### Your task
In the listing below, the lines starting with the line with "RADIO2 pin MOSI: D4 -> RX" and going on through the line with "SCALE pin SCK: TX -> RX" are to be reproduced exactly, and only those.
..........
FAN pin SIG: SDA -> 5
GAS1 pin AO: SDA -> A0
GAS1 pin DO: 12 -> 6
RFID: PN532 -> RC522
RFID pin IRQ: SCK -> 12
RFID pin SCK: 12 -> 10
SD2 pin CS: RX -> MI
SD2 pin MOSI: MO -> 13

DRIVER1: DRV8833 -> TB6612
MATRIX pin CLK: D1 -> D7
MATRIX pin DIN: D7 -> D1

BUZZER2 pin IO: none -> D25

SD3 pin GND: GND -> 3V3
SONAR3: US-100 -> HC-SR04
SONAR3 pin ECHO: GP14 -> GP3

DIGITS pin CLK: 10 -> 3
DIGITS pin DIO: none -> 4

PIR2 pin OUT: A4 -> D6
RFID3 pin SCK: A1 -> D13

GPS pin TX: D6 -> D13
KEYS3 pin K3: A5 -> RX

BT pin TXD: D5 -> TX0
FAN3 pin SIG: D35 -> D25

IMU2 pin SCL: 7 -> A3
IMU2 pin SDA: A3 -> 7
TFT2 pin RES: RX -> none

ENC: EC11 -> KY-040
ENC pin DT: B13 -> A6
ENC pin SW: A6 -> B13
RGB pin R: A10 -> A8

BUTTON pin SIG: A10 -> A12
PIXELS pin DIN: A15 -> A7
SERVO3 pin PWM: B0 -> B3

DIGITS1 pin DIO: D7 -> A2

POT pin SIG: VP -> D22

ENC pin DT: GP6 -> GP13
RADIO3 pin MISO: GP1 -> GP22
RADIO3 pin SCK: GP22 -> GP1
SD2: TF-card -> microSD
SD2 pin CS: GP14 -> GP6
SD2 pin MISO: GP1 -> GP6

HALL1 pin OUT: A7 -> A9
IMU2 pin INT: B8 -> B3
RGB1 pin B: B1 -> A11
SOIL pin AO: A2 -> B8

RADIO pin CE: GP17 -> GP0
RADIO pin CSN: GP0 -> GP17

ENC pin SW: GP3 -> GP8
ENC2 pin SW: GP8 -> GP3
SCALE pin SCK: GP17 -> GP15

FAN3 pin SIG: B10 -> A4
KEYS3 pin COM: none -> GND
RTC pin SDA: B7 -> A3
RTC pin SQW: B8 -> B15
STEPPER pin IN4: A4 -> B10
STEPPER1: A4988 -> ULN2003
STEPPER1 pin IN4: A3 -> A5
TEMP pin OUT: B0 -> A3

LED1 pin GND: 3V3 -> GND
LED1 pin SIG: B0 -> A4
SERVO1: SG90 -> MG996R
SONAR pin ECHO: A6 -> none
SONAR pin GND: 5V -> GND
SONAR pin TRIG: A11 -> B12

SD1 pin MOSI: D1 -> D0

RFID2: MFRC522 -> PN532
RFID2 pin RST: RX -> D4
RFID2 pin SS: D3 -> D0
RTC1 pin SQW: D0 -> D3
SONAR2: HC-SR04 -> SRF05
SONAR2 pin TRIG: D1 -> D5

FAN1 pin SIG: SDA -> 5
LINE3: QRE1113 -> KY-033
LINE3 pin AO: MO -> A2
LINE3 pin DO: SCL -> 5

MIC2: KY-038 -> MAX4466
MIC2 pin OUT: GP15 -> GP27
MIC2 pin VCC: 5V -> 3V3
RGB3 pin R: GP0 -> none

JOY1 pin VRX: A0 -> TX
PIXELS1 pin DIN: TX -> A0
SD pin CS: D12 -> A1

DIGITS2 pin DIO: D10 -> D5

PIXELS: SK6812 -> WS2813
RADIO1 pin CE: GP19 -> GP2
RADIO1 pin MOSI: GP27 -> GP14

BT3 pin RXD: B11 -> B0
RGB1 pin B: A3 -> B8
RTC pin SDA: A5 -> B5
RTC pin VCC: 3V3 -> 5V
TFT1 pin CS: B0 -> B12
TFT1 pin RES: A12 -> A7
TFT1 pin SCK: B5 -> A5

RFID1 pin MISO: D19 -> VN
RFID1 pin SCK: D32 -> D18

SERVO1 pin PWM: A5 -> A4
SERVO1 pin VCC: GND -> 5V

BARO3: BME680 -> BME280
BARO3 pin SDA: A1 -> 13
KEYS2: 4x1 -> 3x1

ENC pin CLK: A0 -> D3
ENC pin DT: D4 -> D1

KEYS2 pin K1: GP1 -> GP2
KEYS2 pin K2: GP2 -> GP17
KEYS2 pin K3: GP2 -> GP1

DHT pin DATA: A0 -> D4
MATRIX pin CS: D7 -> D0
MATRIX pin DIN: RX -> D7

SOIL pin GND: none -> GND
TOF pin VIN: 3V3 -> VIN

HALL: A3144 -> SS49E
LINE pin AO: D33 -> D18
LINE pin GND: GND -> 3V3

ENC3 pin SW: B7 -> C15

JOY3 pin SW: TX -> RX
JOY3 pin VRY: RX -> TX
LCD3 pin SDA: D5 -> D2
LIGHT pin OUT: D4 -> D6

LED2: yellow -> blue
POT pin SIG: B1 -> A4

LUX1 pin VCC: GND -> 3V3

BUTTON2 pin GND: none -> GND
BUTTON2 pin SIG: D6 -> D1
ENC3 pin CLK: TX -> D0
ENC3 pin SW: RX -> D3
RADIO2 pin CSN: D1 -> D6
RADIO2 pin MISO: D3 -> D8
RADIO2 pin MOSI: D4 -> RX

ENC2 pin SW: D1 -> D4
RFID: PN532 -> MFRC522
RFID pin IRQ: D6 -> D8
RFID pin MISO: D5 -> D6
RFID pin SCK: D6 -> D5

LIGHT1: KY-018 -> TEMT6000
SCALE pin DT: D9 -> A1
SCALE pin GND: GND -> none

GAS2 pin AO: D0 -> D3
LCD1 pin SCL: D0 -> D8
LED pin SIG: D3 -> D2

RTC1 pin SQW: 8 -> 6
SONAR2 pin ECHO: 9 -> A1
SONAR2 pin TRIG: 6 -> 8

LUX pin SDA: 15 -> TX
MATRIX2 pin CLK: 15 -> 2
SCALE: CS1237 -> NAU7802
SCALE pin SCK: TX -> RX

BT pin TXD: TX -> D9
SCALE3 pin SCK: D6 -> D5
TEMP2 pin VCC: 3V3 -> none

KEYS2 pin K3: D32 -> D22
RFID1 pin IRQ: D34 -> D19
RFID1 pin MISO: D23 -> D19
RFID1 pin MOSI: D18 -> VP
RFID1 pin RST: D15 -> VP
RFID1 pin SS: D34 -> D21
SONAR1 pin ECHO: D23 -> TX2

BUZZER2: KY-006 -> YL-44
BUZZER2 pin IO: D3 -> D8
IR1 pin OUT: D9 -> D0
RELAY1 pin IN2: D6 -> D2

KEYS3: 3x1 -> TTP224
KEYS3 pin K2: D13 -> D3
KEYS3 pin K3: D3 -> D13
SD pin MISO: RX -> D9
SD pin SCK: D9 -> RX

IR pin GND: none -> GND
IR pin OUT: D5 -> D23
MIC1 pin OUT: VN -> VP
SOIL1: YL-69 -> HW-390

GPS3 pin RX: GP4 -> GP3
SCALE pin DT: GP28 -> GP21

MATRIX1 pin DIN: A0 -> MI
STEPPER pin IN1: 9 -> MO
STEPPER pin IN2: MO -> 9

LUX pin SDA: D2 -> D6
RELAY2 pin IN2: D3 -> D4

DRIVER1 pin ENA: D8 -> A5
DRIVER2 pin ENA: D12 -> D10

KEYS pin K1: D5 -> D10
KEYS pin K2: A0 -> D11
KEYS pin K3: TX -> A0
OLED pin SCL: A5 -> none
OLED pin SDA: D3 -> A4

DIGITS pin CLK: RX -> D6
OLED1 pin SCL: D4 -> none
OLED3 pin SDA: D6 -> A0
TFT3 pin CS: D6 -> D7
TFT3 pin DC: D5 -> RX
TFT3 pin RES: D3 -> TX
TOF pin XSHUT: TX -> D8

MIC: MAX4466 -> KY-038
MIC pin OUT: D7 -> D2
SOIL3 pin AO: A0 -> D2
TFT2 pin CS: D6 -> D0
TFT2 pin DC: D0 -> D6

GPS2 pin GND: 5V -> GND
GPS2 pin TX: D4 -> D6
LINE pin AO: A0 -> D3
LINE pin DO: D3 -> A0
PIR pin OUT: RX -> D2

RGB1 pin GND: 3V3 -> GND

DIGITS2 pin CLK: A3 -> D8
..........
### Answer area
RADIO2 pin MOSI: D4 -> RX

ENC2 pin SW: D1 -> D4
RFID: PN532 -> MFRC522
RFID pin IRQ: D6 -> D8
RFID pin MISO: D5 -> D6
RFID pin SCK: D6 -> D5

LIGHT1: KY-018 -> TEMT6000
SCALE pin DT: D9 -> A1
SCALE pin GND: GND -> none

GAS2 pin AO: D0 -> D3
LCD1 pin SCL: D0 -> D8
LED pin SIG: D3 -> D2

RTC1 pin SQW: 8 -> 6
SONAR2 pin ECHO: 9 -> A1
SONAR2 pin TRIG: 6 -> 8

LUX pin SDA: 15 -> TX
MATRIX2 pin CLK: 15 -> 2
SCALE: CS1237 -> NAU7802
SCALE pin SCK: TX -> RX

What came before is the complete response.